## EXERCISE DETAILS
List each line of the material below that contains the string "grace".

## RAW RECORDS
_____

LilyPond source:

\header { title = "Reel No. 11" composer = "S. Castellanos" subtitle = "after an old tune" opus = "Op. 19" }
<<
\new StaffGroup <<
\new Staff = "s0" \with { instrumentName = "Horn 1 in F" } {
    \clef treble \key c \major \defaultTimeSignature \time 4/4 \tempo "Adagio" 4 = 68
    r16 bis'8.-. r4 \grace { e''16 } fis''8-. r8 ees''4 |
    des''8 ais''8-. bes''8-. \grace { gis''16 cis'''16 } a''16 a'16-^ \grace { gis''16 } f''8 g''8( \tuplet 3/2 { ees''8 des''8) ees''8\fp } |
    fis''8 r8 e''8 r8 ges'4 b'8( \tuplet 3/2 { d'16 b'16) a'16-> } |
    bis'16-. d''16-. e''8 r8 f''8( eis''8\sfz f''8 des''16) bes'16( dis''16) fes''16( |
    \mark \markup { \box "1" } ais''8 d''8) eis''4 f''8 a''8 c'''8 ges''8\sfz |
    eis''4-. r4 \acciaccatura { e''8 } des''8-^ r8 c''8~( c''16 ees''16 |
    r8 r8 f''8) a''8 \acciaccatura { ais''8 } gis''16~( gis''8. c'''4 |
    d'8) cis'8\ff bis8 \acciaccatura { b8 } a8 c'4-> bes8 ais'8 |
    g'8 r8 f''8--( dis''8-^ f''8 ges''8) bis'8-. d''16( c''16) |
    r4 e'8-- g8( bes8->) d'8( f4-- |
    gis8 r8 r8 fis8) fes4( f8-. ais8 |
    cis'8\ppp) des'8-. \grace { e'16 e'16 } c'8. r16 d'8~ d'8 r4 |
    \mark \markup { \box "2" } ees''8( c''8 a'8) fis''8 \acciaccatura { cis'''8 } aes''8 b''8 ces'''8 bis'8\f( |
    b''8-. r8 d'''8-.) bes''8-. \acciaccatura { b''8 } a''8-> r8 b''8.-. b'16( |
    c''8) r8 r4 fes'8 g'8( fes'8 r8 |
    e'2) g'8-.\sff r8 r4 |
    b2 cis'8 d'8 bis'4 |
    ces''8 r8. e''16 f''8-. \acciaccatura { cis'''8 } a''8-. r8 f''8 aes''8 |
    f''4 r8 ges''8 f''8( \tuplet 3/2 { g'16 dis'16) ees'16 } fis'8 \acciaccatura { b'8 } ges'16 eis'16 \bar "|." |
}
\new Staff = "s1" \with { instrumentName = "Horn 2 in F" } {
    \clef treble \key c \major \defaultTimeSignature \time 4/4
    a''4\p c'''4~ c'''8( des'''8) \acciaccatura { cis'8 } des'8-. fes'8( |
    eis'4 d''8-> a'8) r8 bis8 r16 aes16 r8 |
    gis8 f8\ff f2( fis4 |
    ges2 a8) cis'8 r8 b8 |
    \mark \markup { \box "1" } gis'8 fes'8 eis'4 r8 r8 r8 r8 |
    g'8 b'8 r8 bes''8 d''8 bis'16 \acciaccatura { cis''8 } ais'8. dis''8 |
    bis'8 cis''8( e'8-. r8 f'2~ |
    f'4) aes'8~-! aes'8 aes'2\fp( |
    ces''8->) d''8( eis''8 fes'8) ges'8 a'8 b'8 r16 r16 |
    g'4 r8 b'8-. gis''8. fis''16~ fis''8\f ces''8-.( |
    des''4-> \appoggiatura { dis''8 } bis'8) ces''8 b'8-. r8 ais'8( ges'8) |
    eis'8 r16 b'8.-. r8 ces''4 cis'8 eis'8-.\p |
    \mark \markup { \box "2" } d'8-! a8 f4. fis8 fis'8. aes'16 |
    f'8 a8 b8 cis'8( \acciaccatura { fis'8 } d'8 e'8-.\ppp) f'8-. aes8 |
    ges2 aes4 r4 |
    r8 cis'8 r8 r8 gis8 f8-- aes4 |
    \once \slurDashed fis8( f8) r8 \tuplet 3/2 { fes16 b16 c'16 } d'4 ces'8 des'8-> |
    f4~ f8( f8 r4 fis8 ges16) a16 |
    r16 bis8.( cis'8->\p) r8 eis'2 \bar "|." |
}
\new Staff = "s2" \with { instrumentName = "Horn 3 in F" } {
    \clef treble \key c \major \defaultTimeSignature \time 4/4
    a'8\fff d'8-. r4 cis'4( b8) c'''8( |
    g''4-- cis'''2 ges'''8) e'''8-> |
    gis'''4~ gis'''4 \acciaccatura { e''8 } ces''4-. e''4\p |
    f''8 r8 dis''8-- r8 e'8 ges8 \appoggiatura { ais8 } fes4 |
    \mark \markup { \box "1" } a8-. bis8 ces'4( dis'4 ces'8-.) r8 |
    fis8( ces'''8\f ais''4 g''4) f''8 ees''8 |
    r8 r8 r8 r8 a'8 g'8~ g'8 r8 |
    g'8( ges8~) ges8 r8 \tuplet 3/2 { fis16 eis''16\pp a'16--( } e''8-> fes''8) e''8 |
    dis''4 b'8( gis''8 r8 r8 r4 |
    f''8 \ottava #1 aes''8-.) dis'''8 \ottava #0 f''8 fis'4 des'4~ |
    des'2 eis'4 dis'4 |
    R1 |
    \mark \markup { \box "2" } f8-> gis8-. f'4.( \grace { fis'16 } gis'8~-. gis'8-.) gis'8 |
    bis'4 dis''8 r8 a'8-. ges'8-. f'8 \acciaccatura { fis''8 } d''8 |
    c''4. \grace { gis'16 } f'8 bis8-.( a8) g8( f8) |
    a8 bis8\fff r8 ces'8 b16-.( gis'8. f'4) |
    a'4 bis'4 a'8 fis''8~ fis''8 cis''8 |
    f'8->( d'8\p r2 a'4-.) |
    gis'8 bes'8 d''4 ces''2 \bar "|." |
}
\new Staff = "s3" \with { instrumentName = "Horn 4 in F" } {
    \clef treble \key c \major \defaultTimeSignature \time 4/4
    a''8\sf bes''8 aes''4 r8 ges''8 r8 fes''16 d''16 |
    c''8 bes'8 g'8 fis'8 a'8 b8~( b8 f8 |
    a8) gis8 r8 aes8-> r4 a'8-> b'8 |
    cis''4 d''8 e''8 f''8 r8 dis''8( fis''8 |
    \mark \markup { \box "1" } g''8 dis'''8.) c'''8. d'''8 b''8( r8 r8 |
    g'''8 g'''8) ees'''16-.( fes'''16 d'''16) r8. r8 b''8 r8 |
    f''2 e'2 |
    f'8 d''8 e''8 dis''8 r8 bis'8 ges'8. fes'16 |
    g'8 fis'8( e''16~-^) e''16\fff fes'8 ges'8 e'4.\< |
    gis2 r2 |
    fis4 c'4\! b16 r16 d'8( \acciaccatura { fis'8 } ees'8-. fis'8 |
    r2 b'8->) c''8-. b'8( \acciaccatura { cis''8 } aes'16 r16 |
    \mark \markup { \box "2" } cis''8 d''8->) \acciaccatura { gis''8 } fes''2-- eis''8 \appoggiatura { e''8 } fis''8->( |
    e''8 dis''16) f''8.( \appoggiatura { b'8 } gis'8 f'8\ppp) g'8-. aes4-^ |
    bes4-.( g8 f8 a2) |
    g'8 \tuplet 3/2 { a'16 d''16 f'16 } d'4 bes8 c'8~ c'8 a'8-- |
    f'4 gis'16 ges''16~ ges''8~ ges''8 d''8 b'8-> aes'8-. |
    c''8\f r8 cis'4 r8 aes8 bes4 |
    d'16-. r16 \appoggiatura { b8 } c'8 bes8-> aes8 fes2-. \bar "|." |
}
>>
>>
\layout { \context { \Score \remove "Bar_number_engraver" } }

_____

## EXERCISE SOLUTION
    r16 bis'8.-. r4 \grace { e''16 } fis''8-. r8 ees''4 |
    des''8 ais''8-. bes''8-. \grace { gis''16 cis'''16 } a''16 a'16-^ \grace { gis''16 } f''8 g''8( \tuplet 3/2 { ees''8 des''8) ees''8\fp } |
    cis'8\ppp) des'8-. \grace { e'16 e'16 } c'8. r16 d'8~ d'8 r4 |
    \mark \markup { \box "2" } f8-> gis8-. f'4.( \grace { fis'16 } gis'8~-. gis'8-.) gis'8 |
    c''4. \grace { gis'16 } f'8 bis8-.( a8) g8( f8) |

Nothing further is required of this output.